▶ [Given entries]:
* * *

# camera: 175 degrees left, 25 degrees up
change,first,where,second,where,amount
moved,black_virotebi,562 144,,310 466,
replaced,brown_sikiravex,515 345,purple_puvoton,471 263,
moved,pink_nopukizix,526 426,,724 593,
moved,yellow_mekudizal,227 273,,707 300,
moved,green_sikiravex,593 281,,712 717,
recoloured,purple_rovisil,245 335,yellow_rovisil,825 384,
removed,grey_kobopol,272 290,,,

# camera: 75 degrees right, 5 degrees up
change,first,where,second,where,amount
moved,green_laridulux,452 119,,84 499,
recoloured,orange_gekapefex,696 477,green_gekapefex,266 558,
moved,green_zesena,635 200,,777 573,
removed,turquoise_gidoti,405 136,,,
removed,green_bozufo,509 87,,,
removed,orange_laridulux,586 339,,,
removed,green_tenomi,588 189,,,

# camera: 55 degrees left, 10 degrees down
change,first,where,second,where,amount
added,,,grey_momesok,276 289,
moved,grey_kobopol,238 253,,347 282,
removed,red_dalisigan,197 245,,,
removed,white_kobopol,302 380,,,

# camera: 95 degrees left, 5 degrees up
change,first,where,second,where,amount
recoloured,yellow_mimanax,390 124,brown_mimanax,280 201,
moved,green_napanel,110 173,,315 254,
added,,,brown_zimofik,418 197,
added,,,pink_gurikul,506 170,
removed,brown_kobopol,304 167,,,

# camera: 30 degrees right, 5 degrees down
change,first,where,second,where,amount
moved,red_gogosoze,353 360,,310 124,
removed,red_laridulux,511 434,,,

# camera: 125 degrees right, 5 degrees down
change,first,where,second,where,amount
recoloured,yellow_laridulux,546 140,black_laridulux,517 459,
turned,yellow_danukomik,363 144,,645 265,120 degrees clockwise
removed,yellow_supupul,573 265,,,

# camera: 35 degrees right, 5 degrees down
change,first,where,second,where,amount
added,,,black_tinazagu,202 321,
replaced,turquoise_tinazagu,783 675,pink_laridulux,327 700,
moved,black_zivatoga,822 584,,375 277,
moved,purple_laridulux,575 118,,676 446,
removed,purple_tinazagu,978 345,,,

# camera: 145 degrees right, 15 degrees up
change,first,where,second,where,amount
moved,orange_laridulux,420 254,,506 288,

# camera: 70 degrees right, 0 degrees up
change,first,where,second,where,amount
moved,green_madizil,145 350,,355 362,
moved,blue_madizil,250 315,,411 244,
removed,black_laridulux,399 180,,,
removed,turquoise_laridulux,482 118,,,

* * *

▶ [What to work on]:
Nothing should be dropped. Retype each line above as it is.

▶ [Finished exercise]:
# camera: 175 degrees left, 25 degrees up
change,first,where,second,where,amount
moved,black_virotebi,562 144,,310 466,
replaced,brown_sikiravex,515 345,purple_puvoton,471 263,
moved,pink_nopukizix,526 426,,724 593,
moved,yellow_mekudizal,227 273,,707 300,
moved,green_sikiravex,593 281,,712 717,
recoloured,purple_rovisil,245 335,yellow_rovisil,825 384,
removed,grey_kobopol,272 290,,,

# camera: 75 degrees right, 5 degrees up
change,first,where,second,where,amount
moved,green_laridulux,452 119,,84 499,
recoloured,orange_gekapefex,696 477,green_gekapefex,266 558,
moved,green_zesena,635 200,,777 573,
removed,turquoise_gidoti,405 136,,,
removed,green_bozufo,509 87,,,
removed,orange_laridulux,586 339,,,
removed,green_tenomi,588 189,,,

# camera: 55 degrees left, 10 degrees down
change,first,where,second,where,amount
added,,,grey_momesok,276 289,
moved,grey_kobopol,238 253,,347 282,
removed,red_dalisigan,197 245,,,
removed,white_kobopol,302 380,,,

# camera: 95 degrees left, 5 degrees up
change,first,where,second,where,amount
recoloured,yellow_mimanax,390 124,brown_mimanax,280 201,
moved,green_napanel,110 173,,315 254,
added,,,brown_zimofik,418 197,
added,,,pink_gurikul,506 170,
removed,brown_kobopol,304 167,,,

# camera: 30 degrees right, 5 degrees down
change,first,where,second,where,amount
moved,red_gogosoze,353 360,,310 124,
removed,red_laridulux,511 434,,,

# camera: 125 degrees right, 5 degrees down
change,first,where,second,where,amount
recoloured,yellow_laridulux,546 140,black_laridulux,517 459,
turned,yellow_danukomik,363 144,,645 265,120 degrees clockwise
removed,yellow_supupul,573 265,,,

# camera: 35 degrees right, 5 degrees down
change,first,where,second,where,amount
added,,,black_tinazagu,202 321,
replaced,turquoise_tinazagu,783 675,pink_laridulux,327 700,
moved,black_zivatoga,822 584,,375 277,
moved,purple_laridulux,575 118,,676 446,
removed,purple_tinazagu,978 345,,,

# camera: 145 degrees right, 15 degrees up
change,first,where,second,where,amount
moved,orange_laridulux,420 254,,506 288,

# camera: 70 degrees right, 0 degrees up
change,first,where,second,where,amount
moved,green_madizil,145 350,,355 362,
moved,blue_madizil,250 315,,411 244,
removed,black_laridulux,399 180,,,
removed,turquoise_laridulux,482 118,,,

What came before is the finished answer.